§ Task details
Within the entries that follow, report how many lines contain the word "plus", giving the number by itself.

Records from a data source
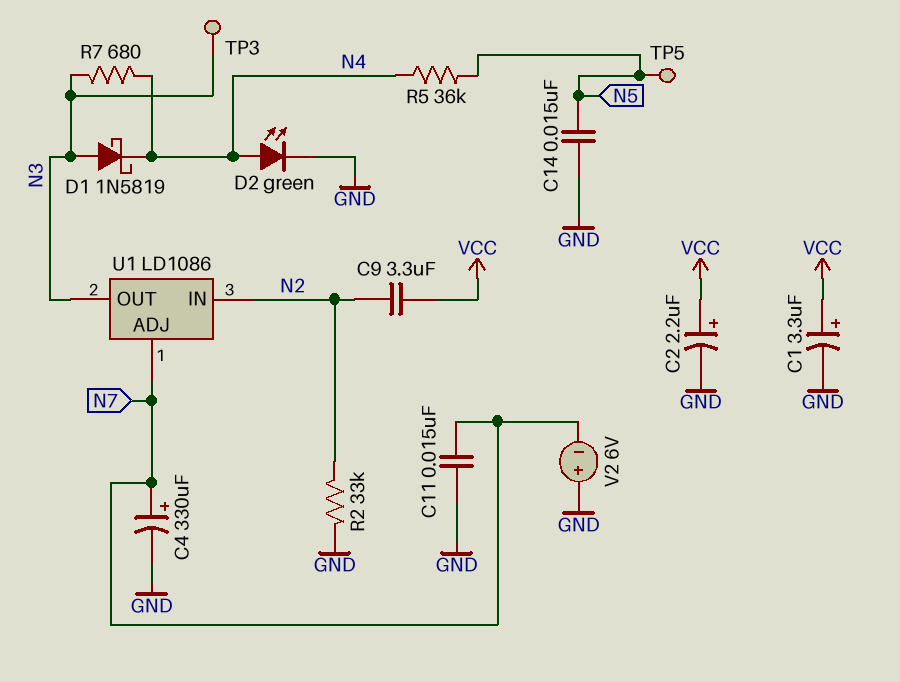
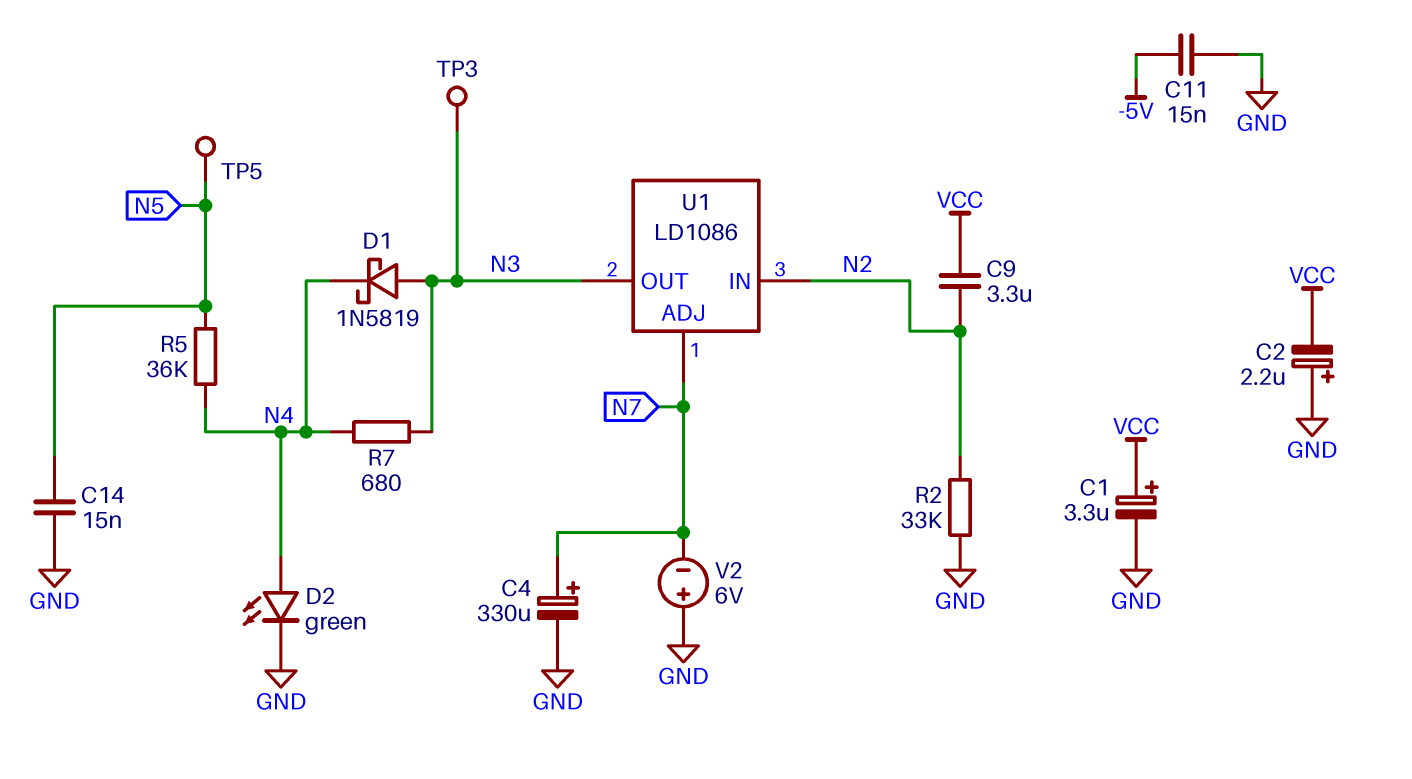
C2: 2.2uF (plus VCC, minus GND) -> 2.2uF (plus GND, minus VCC)
C11: 15nF (GND, N7) -> 15nF (-5V, GND)

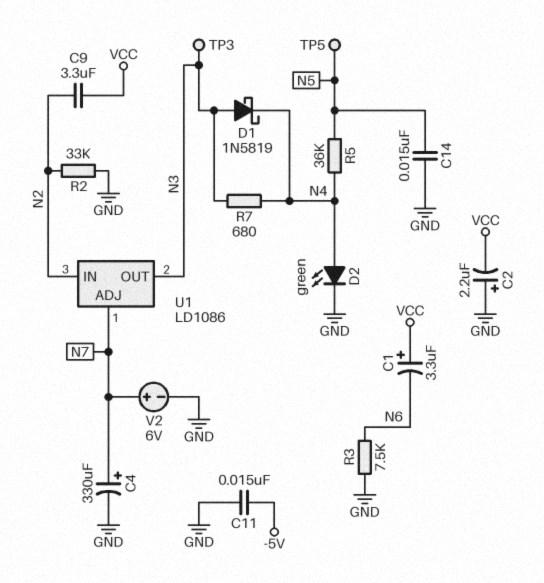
C1: 3.3uF (plus VCC, minus GND) -> 3.3uF (plus VCC, minus N6)
R3: none -> 7.5k (GND, N6)
V2: 6V (plus GND, minus N7) -> 6V (plus N7, minus GND)

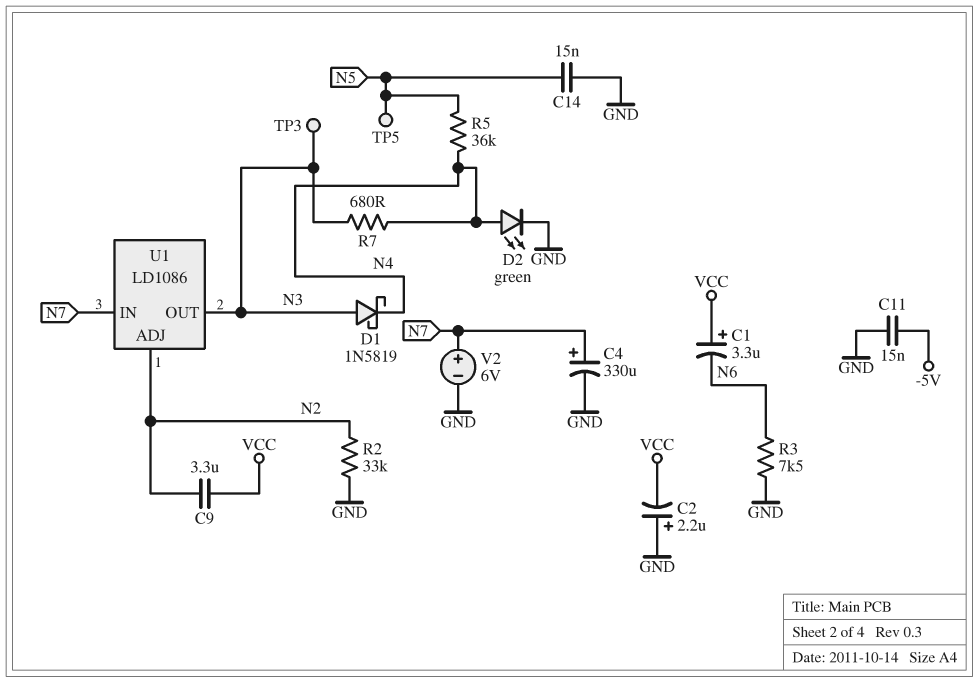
U1 pin ADJ: N7 -> N2
U1 pin IN: N2 -> N7

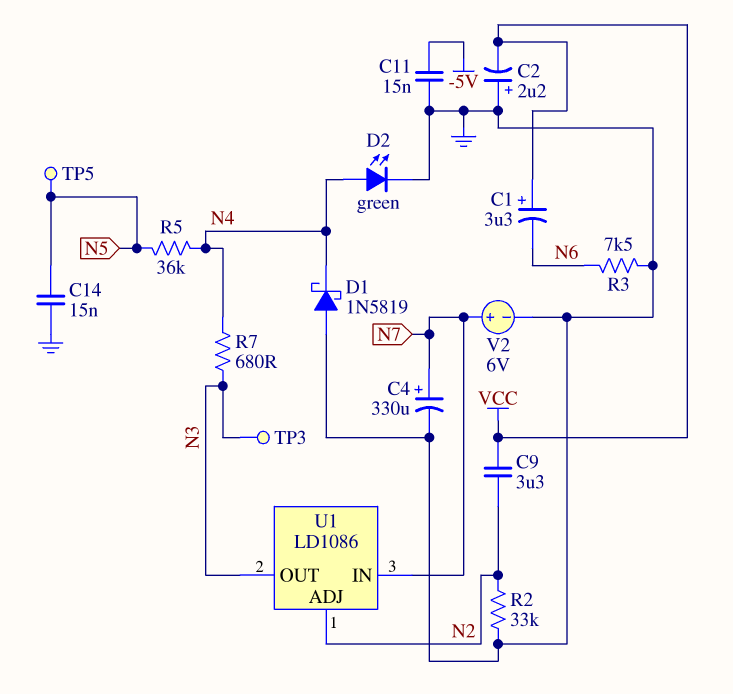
D1: schottky 1N5819 (A N3, K N4) -> schottky 1N5819 (A GND, K N4)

§ Result
3